• _Material provided_:
++++++++++++++++++++

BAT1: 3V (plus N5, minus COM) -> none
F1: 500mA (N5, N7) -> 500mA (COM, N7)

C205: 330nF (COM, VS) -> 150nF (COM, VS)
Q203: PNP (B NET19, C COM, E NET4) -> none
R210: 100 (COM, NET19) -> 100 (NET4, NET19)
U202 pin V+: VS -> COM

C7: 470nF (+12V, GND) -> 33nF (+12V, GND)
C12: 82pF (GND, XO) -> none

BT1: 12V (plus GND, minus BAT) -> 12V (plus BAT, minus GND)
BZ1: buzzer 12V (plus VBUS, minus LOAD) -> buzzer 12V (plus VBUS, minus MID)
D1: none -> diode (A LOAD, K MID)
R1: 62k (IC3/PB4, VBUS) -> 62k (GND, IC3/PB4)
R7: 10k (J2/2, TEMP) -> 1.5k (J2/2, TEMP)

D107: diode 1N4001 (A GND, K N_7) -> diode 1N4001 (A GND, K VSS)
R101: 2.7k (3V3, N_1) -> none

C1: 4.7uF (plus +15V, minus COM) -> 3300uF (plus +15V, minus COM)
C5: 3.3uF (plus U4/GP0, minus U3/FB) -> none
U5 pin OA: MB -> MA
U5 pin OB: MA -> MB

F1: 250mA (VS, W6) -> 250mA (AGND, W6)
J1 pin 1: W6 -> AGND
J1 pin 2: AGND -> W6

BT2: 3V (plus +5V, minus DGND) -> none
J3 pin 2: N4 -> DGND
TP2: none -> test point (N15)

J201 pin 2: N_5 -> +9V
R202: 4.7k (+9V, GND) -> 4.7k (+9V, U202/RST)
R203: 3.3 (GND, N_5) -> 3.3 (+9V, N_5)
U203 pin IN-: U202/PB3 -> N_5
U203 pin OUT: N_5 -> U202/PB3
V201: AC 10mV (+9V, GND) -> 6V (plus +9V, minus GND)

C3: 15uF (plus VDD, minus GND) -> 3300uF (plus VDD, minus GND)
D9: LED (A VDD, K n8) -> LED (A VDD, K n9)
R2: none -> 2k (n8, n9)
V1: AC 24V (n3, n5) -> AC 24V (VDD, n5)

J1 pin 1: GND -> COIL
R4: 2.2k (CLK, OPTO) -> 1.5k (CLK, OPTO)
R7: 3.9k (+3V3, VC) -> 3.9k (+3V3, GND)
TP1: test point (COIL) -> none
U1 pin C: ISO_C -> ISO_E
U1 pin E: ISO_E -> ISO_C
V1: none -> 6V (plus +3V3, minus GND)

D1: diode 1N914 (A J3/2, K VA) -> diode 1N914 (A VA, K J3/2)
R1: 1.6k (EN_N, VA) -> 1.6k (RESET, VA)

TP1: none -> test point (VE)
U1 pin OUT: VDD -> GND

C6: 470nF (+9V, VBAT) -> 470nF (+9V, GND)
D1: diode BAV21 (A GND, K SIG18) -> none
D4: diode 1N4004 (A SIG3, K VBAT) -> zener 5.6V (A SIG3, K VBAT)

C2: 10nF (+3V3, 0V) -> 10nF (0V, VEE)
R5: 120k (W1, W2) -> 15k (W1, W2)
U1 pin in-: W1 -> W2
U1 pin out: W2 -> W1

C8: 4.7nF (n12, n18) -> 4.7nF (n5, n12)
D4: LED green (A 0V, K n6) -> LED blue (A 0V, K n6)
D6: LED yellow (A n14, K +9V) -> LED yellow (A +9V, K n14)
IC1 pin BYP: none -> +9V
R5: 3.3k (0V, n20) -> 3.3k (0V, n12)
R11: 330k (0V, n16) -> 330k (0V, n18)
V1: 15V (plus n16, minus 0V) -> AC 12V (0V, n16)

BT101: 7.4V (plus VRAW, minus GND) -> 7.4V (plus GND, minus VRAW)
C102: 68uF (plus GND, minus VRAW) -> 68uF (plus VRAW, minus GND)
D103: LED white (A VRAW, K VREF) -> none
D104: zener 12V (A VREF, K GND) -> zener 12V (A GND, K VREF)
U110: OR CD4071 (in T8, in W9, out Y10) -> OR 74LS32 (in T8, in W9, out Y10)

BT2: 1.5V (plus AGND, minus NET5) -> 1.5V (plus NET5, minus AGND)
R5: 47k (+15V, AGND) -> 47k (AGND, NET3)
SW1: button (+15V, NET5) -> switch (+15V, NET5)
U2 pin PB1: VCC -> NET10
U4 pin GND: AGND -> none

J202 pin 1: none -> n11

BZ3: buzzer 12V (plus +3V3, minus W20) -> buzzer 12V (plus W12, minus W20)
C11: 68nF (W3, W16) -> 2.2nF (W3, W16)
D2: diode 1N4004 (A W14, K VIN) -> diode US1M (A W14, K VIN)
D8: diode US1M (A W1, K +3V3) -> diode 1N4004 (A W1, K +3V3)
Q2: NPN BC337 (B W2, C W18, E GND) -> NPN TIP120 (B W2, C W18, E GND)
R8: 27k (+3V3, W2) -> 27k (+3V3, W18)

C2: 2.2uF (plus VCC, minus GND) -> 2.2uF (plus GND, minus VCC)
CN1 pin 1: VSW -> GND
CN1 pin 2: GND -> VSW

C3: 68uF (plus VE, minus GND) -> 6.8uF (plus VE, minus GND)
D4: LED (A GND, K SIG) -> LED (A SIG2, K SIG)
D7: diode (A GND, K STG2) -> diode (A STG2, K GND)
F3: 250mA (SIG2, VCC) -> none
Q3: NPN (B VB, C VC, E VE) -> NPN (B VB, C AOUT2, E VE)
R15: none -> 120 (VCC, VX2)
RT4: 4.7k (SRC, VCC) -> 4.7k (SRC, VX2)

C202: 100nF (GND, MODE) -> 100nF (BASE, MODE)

++++++++++++++++++++

• _Your objective_: Could you return exactly the lines above from the line with "J3 pin 2: N4 -> DGND" to the line with "C6: 470nF (+9V, VBAT) -> 470nF (+9V, GND)", both included, and nothing else?

• _Your solution_:
J3 pin 2: N4 -> DGND
TP2: none -> test point (N15)

J201 pin 2: N_5 -> +9V
R202: 4.7k (+9V, GND) -> 4.7k (+9V, U202/RST)
R203: 3.3 (GND, N_5) -> 3.3 (+9V, N_5)
U203 pin IN-: U202/PB3 -> N_5
U203 pin OUT: N_5 -> U202/PB3
V201: AC 10mV (+9V, GND) -> 6V (plus +9V, minus GND)

C3: 15uF (plus VDD, minus GND) -> 3300uF (plus VDD, minus GND)
D9: LED (A VDD, K n8) -> LED (A VDD, K n9)
R2: none -> 2k (n8, n9)
V1: AC 24V (n3, n5) -> AC 24V (VDD, n5)

J1 pin 1: GND -> COIL
R4: 2.2k (CLK, OPTO) -> 1.5k (CLK, OPTO)
R7: 3.9k (+3V3, VC) -> 3.9k (+3V3, GND)
TP1: test point (COIL) -> none
U1 pin C: ISO_C -> ISO_E
U1 pin E: ISO_E -> ISO_C
V1: none -> 6V (plus +3V3, minus GND)

D1: diode 1N914 (A J3/2, K VA) -> diode 1N914 (A VA, K J3/2)
R1: 1.6k (EN_N, VA) -> 1.6k (RESET, VA)

TP1: none -> test point (VE)
U1 pin OUT: VDD -> GND

C6: 470nF (+9V, VBAT) -> 470nF (+9V, GND)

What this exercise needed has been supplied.